#### Try it:
This task asks for the lines from the one with "building: none -> [383,92,451,162]" to the final line below, repeated exactly, with pictures omitted.

#### Building correspondence data:
= = = = = = =

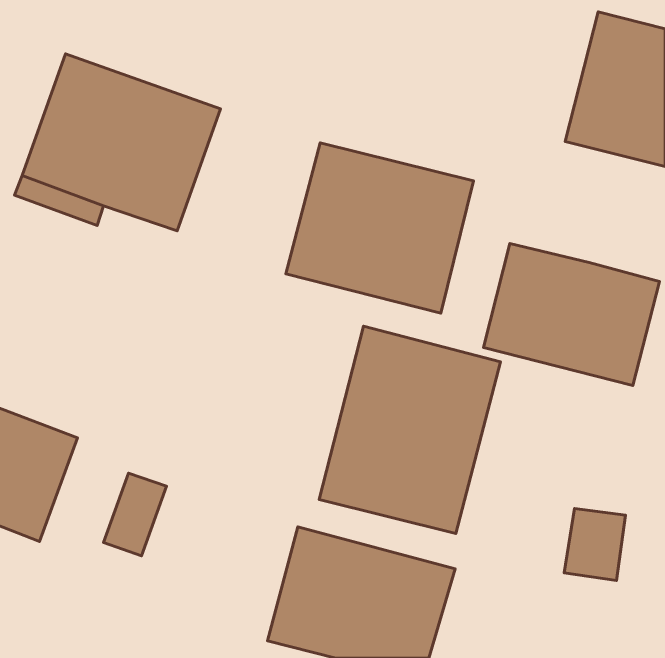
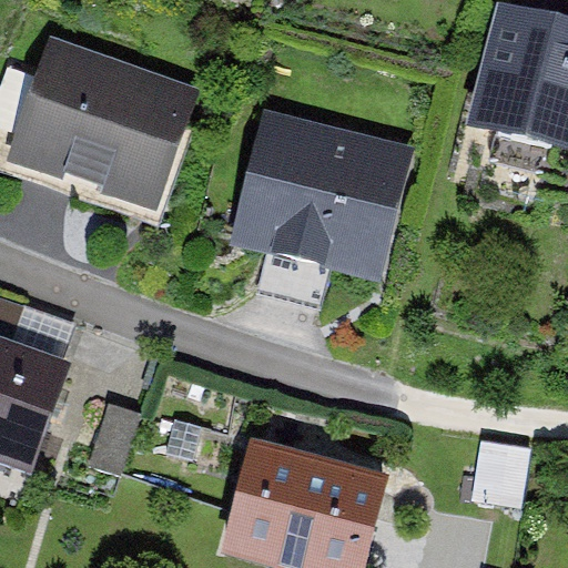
building: [483,244,659,385] -> none
building: [319,326,501,533] -> none

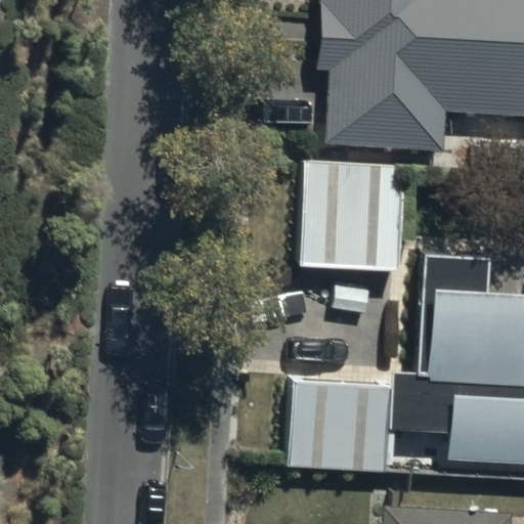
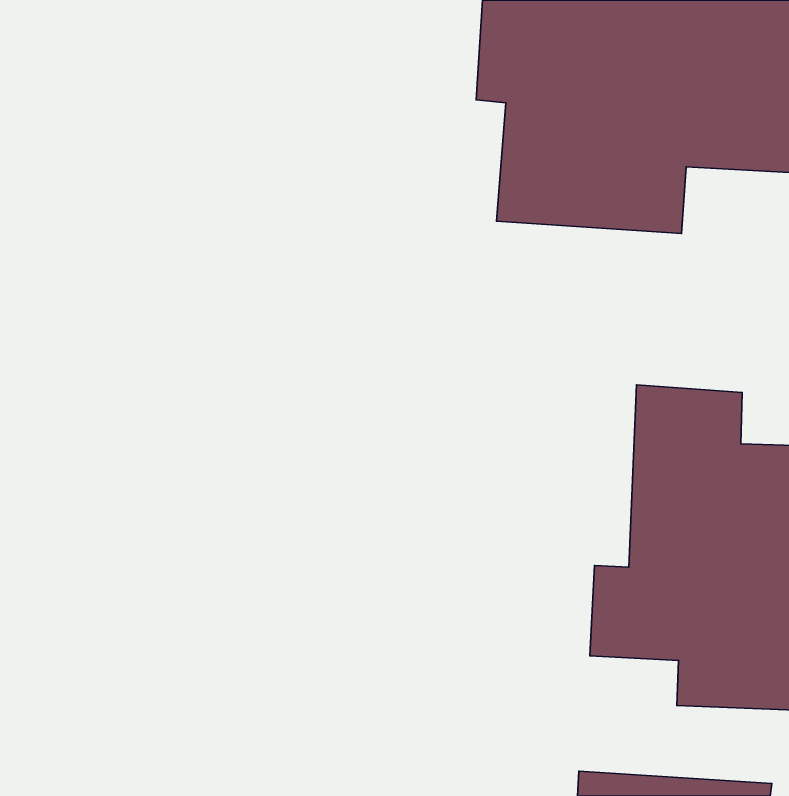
building: [299,164,406,272] -> none
building: [287,382,391,473] -> none

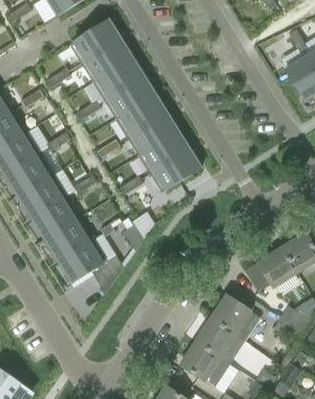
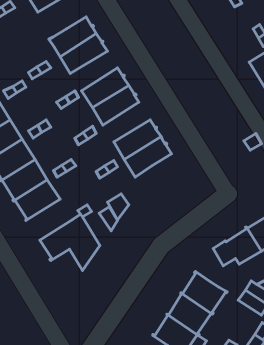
building: [91,57,142,100] -> none
building: [126,112,177,155] -> none
building: [44,217,93,261] -> none

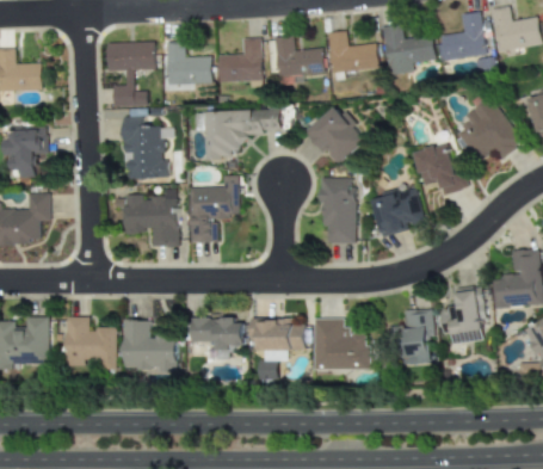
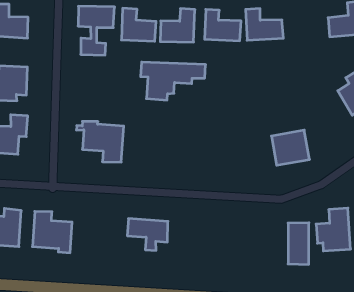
building: [382,23,434,74] -> none
building: [306,104,366,162] -> none
building: [122,116,166,178] -> none
building: [413,142,468,193] -> none
building: [187,174,239,242] -> none
building: [322,177,354,242] -> none
building: [251,317,306,379] -> none
building: [314,317,369,370] -> none
building: [123,320,177,370] -> none

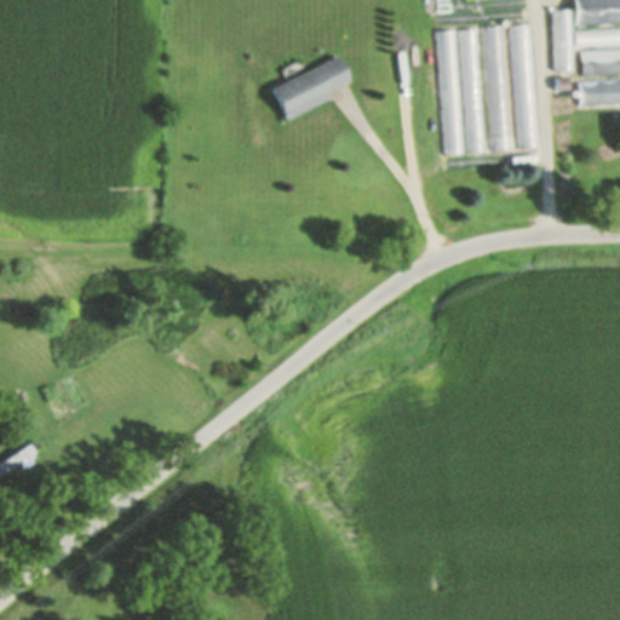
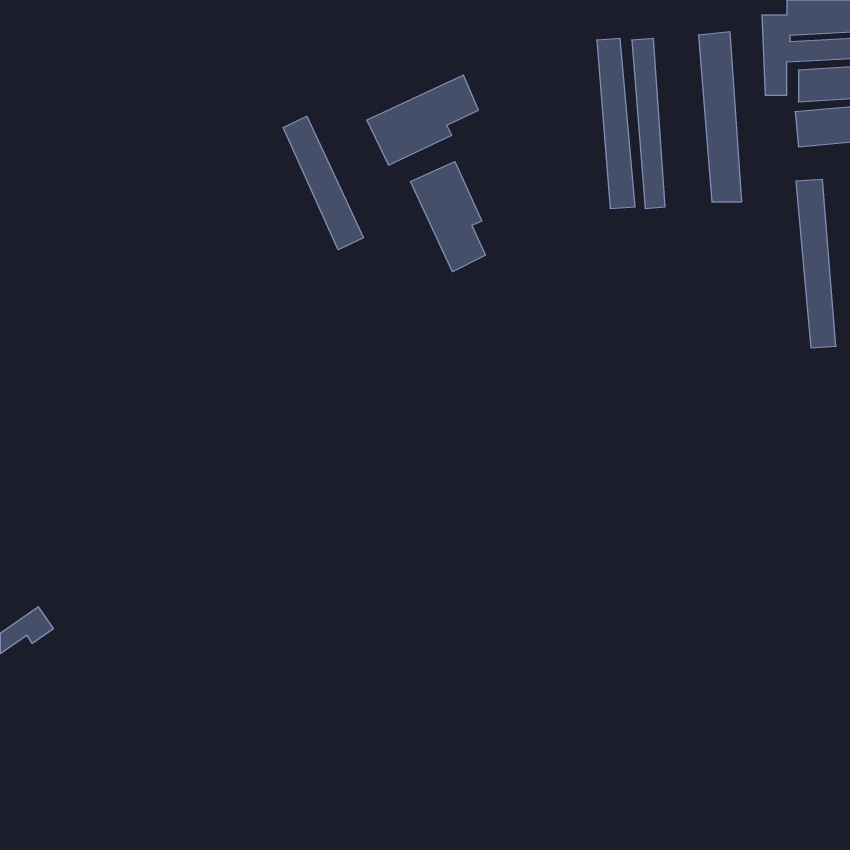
building: [483,28,512,150] -> [796,180,836,348]
building: none -> [283,116,363,250]
building: none -> [410,162,485,272]

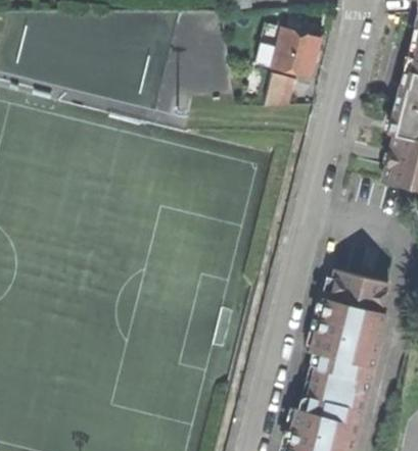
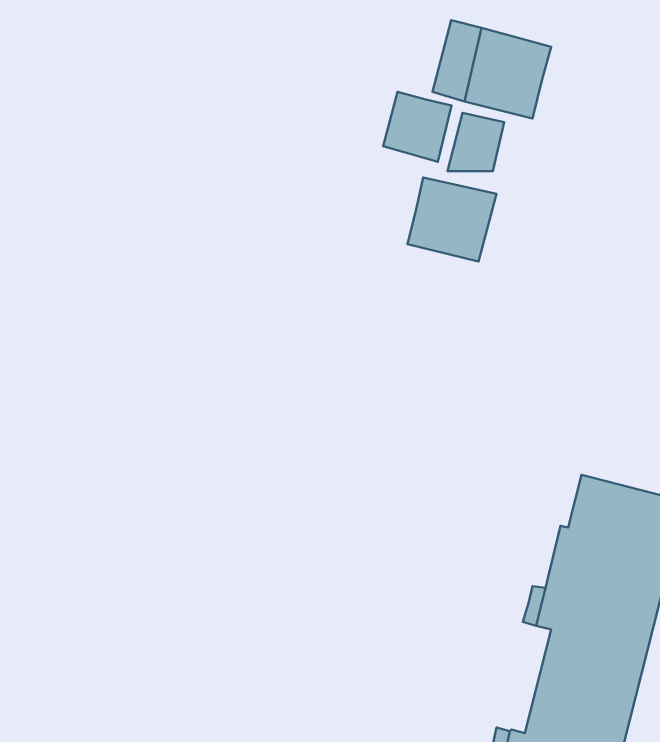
building: none -> [383,92,451,162]
building: none -> [408,177,496,261]

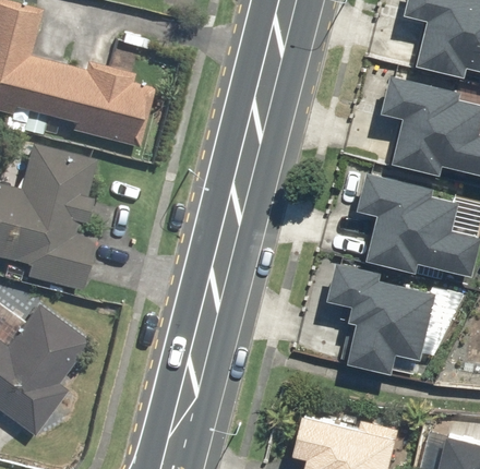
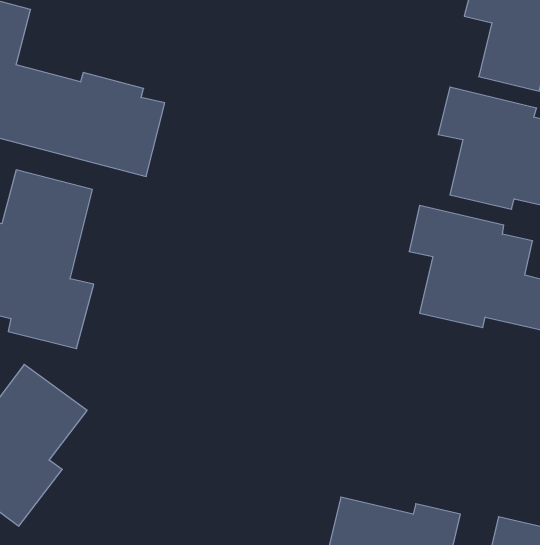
building: [327,262,437,374] -> none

= = = = = = =

#### Your solution:
building: none -> [383,92,451,162]
building: none -> [408,177,496,261]

building: [327,262,437,374] -> none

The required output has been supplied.